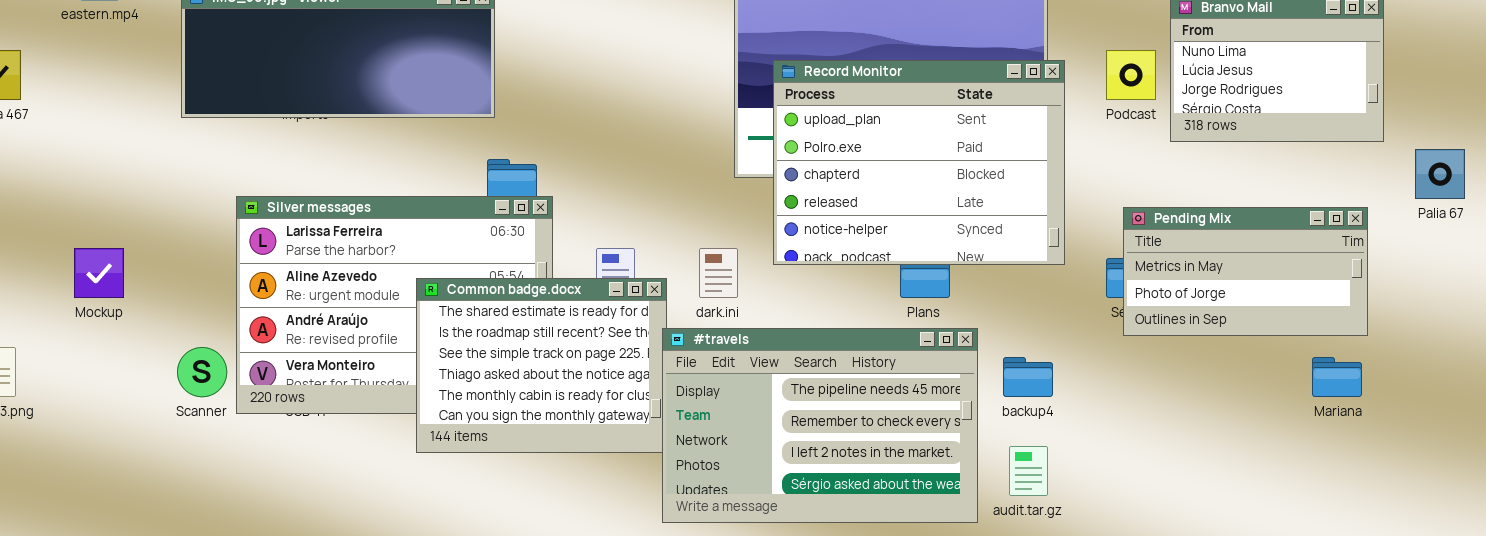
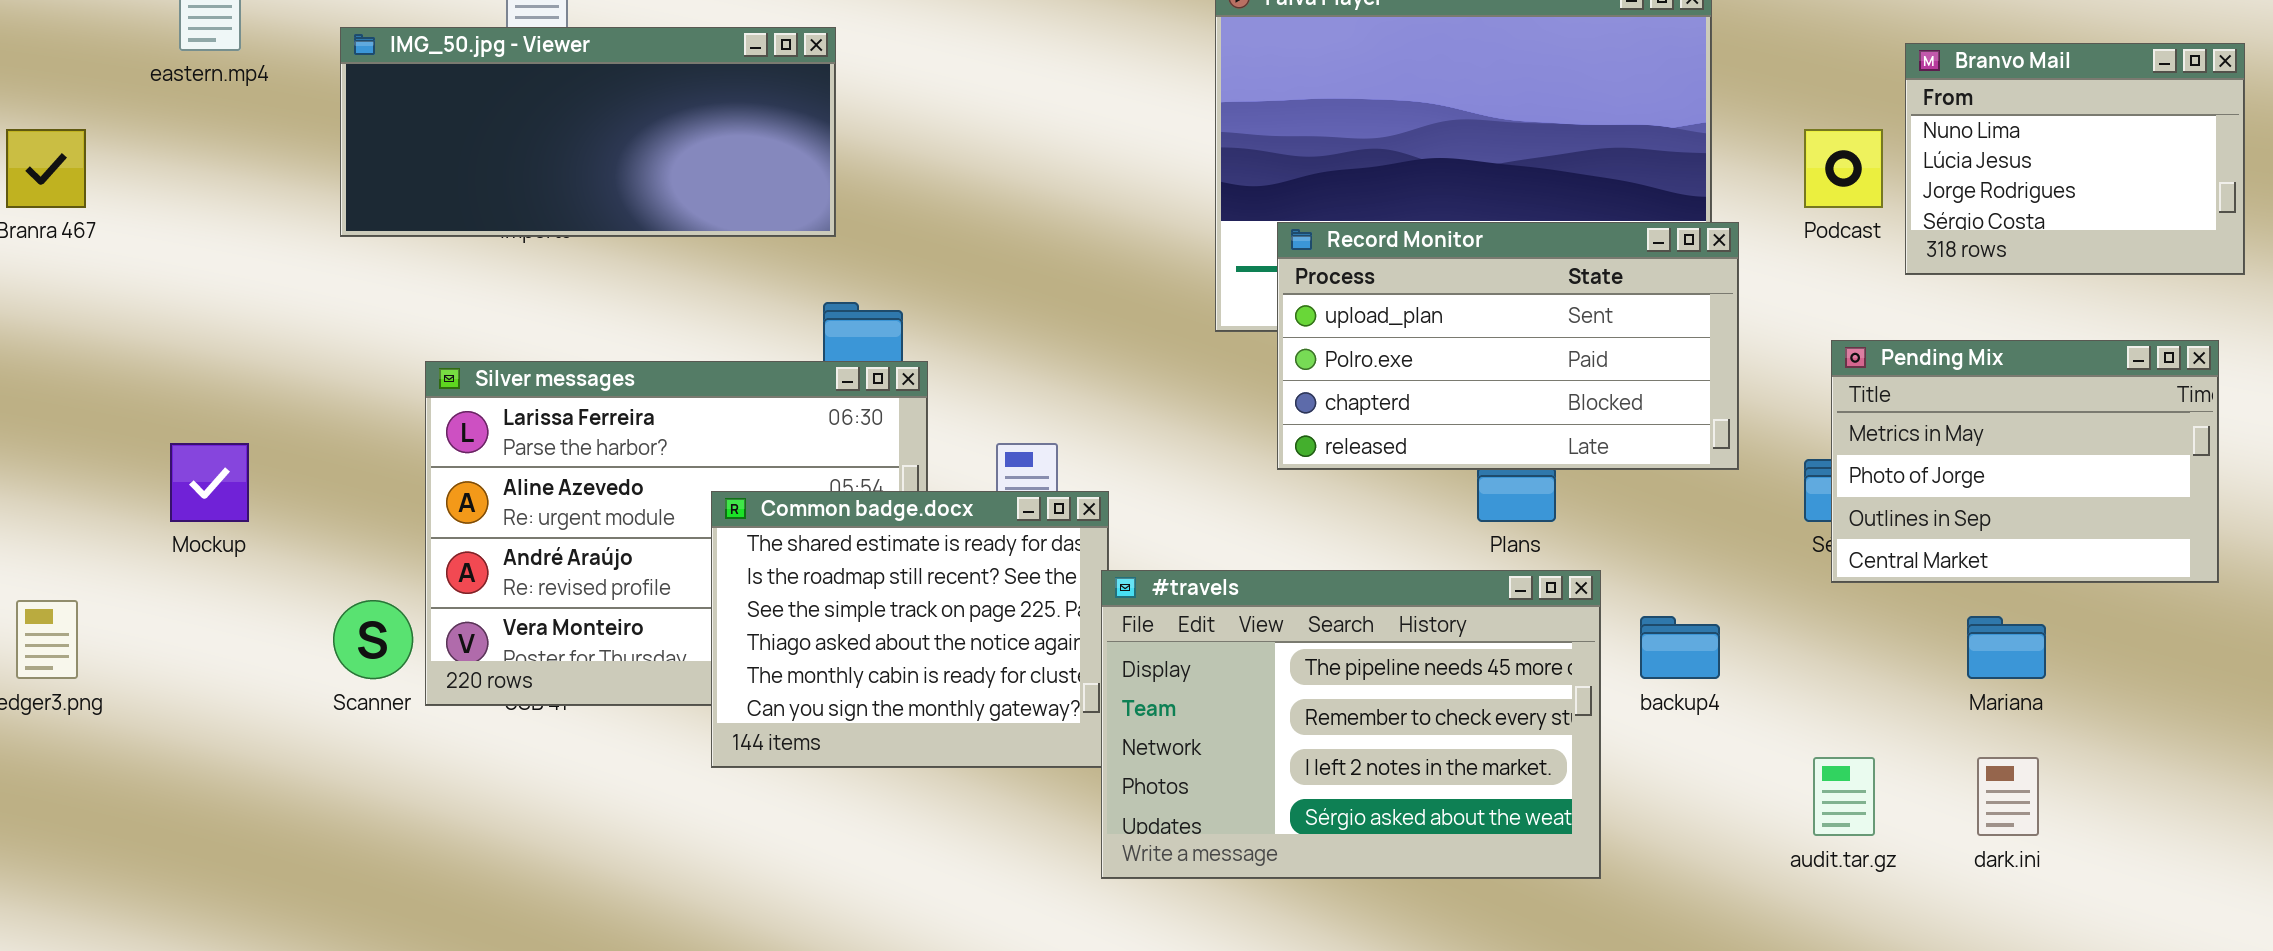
Record Monitor: [773,60,1065,265] -> [1277,222,1739,470], resized
Pending Mix: [1123,207,1368,336] -> [1831,340,2219,583], resized
dark.ini: [699,248,738,298] -> [1977,757,2039,836], moved
Mariana: [1312,357,1362,397] -> [1967,616,2046,679], moved
audit.tar.gz: [1009,446,1048,496] -> [1813,757,1875,836], moved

- - -

What the exercise asks: Repeat the listing word for word, omitting the pictures.

Task response:
Record Monitor: [773,60,1065,265] -> [1277,222,1739,470], resized
Pending Mix: [1123,207,1368,336] -> [1831,340,2219,583], resized
dark.ini: [699,248,738,298] -> [1977,757,2039,836], moved
Mariana: [1312,357,1362,397] -> [1967,616,2046,679], moved
audit.tar.gz: [1009,446,1048,496] -> [1813,757,1875,836], moved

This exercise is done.